▶ _Object change listings_:
★ ★ ★ ★ ★

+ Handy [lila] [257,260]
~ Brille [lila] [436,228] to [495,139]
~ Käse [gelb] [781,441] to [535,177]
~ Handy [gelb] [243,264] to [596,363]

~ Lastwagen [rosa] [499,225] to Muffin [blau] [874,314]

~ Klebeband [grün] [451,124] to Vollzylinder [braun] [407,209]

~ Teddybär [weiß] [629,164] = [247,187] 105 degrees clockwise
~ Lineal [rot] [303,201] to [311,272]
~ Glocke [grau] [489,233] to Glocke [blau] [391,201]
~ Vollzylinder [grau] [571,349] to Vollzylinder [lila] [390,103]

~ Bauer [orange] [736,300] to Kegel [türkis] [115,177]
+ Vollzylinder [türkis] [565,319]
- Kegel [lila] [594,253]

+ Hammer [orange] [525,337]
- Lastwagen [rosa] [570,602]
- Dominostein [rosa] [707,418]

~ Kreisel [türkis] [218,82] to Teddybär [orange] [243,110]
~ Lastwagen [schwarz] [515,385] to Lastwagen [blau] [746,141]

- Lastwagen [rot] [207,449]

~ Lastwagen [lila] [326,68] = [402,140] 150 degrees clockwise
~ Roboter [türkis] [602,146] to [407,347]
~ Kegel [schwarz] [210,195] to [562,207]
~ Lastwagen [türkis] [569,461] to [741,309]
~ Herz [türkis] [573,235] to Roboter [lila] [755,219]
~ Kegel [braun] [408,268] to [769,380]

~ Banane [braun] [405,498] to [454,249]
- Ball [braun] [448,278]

★ ★ ★ ★ ★

▶ _WHAT THIS TASK INVOLVES_:
The entries above need to be repeated in full, exactly as written.

▶ _YOUR SOLUTION_:
+ Handy [lila] [257,260]
~ Brille [lila] [436,228] to [495,139]
~ Käse [gelb] [781,441] to [535,177]
~ Handy [gelb] [243,264] to [596,363]

~ Lastwagen [rosa] [499,225] to Muffin [blau] [874,314]

~ Klebeband [grün] [451,124] to Vollzylinder [braun] [407,209]

~ Teddybär [weiß] [629,164] = [247,187] 105 degrees clockwise
~ Lineal [rot] [303,201] to [311,272]
~ Glocke [grau] [489,233] to Glocke [blau] [391,201]
~ Vollzylinder [grau] [571,349] to Vollzylinder [lila] [390,103]

~ Bauer [orange] [736,300] to Kegel [türkis] [115,177]
+ Vollzylinder [türkis] [565,319]
- Kegel [lila] [594,253]

+ Hammer [orange] [525,337]
- Lastwagen [rosa] [570,602]
- Dominostein [rosa] [707,418]

~ Kreisel [türkis] [218,82] to Teddybär [orange] [243,110]
~ Lastwagen [schwarz] [515,385] to Lastwagen [blau] [746,141]

- Lastwagen [rot] [207,449]

~ Lastwagen [lila] [326,68] = [402,140] 150 degrees clockwise
~ Roboter [türkis] [602,146] to [407,347]
~ Kegel [schwarz] [210,195] to [562,207]
~ Lastwagen [türkis] [569,461] to [741,309]
~ Herz [türkis] [573,235] to Roboter [lila] [755,219]
~ Kegel [braun] [408,268] to [769,380]

~ Banane [braun] [405,498] to [454,249]
- Ball [braun] [448,278]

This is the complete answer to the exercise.